=== Section Start ===
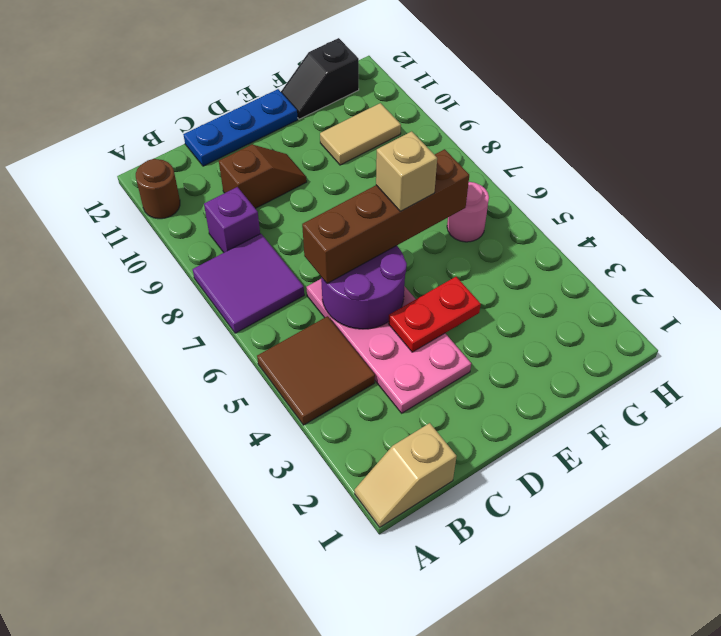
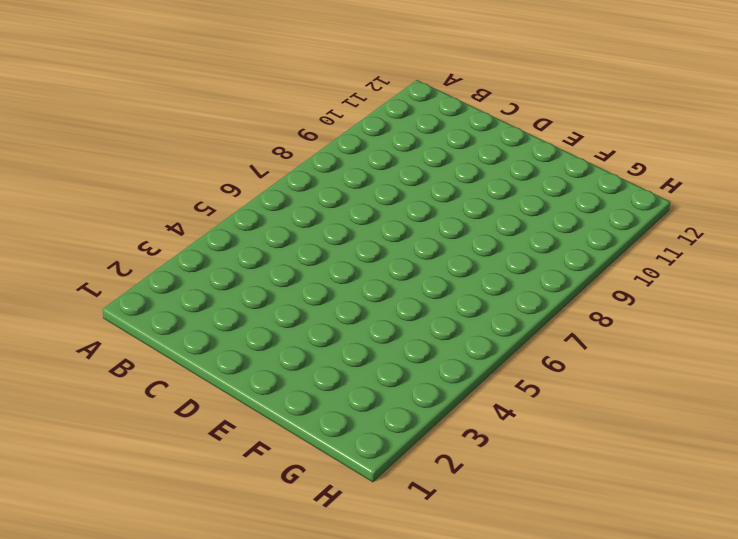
none -> tan slope A1:B1 level 1 top B
none -> brown tile A4:B5 level 1
none -> purple tile A7:B8 level 1

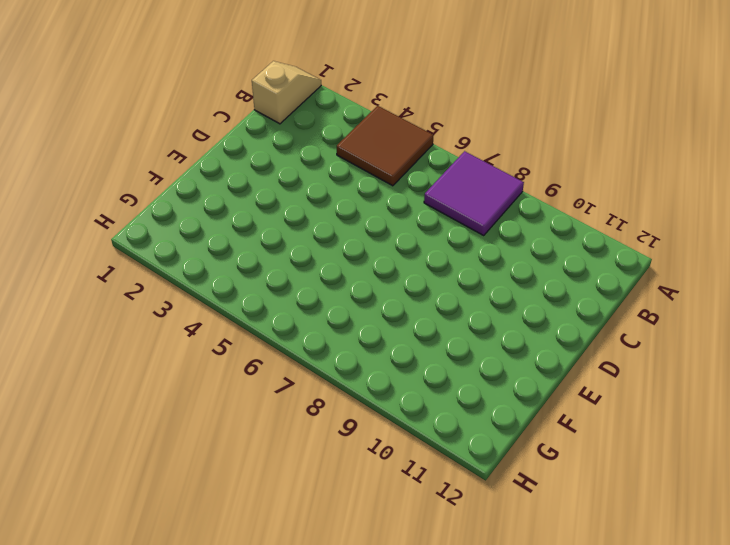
none -> brown round brick A11 level 1
none -> purple brick B9 level 1
none -> pink plate C3:D6 level 1

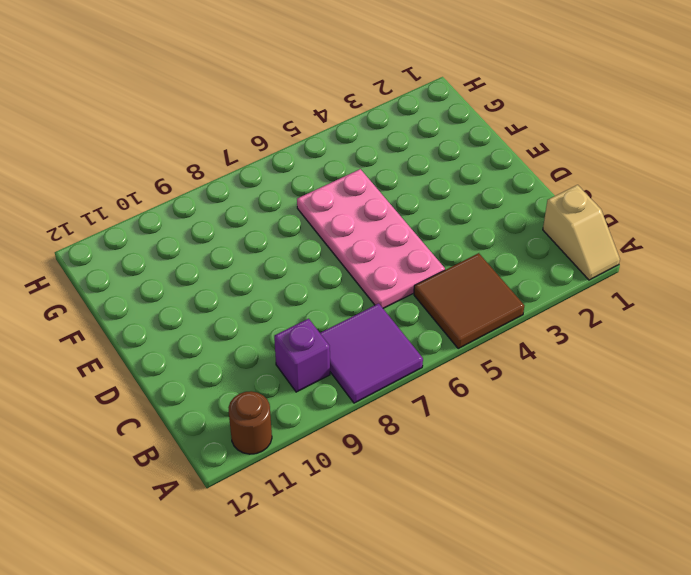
pink plate C5:F6 level 1 -> pink plate C3:D6 level 1
none -> brown slope C10:D10 level 1 top C
none -> blue plate C12:E12 level 1
none -> tan tile F10:G10 level 1

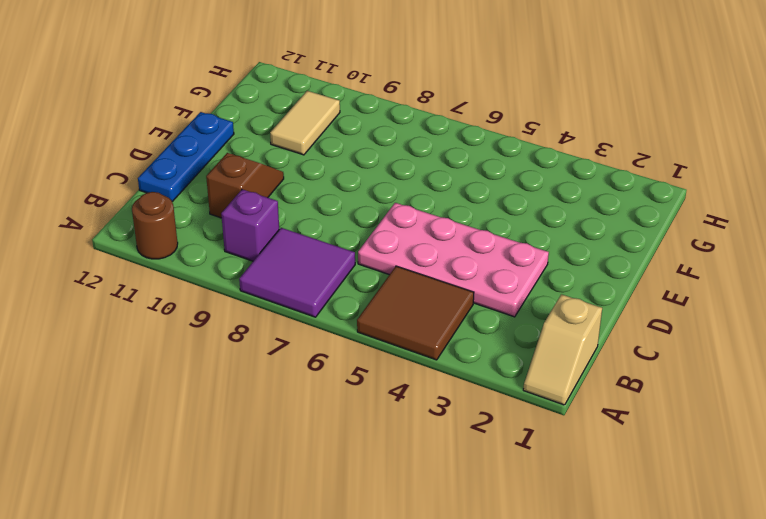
none -> black slope F12:G12 level 1 top G
none -> pink round brick G6 level 1
none -> purple round brick C5:D6 level 2

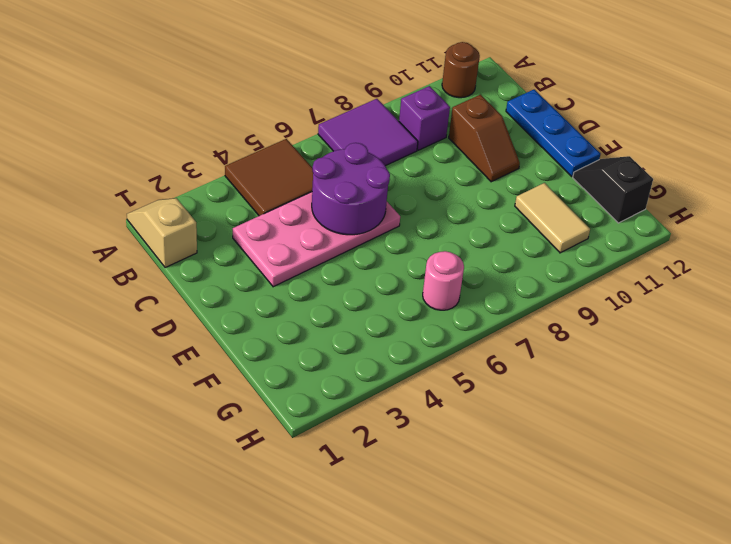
none -> red plate D4:E4 level 2
none -> brown brick C6:F6 level 3
none -> tan brick E6 level 4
=== Section End ===
**Exercise description:** Repeat the material above verbatim. Leave the pictures behind.

**Response to the task:**
none -> tan slope A1:B1 level 1 top B
none -> brown tile A4:B5 level 1
none -> purple tile A7:B8 level 1

none -> brown round brick A11 level 1
none -> purple brick B9 level 1
none -> pink plate C3:D6 level 1

pink plate C5:F6 level 1 -> pink plate C3:D6 level 1
none -> brown slope C10:D10 level 1 top C
none -> blue plate C12:E12 level 1
none -> tan tile F10:G10 level 1

none -> black slope F12:G12 level 1 top G
none -> pink round brick G6 level 1
none -> purple round brick C5:D6 level 2

none -> red plate D4:E4 level 2
none -> brown brick C6:F6 level 3
none -> tan brick E6 level 4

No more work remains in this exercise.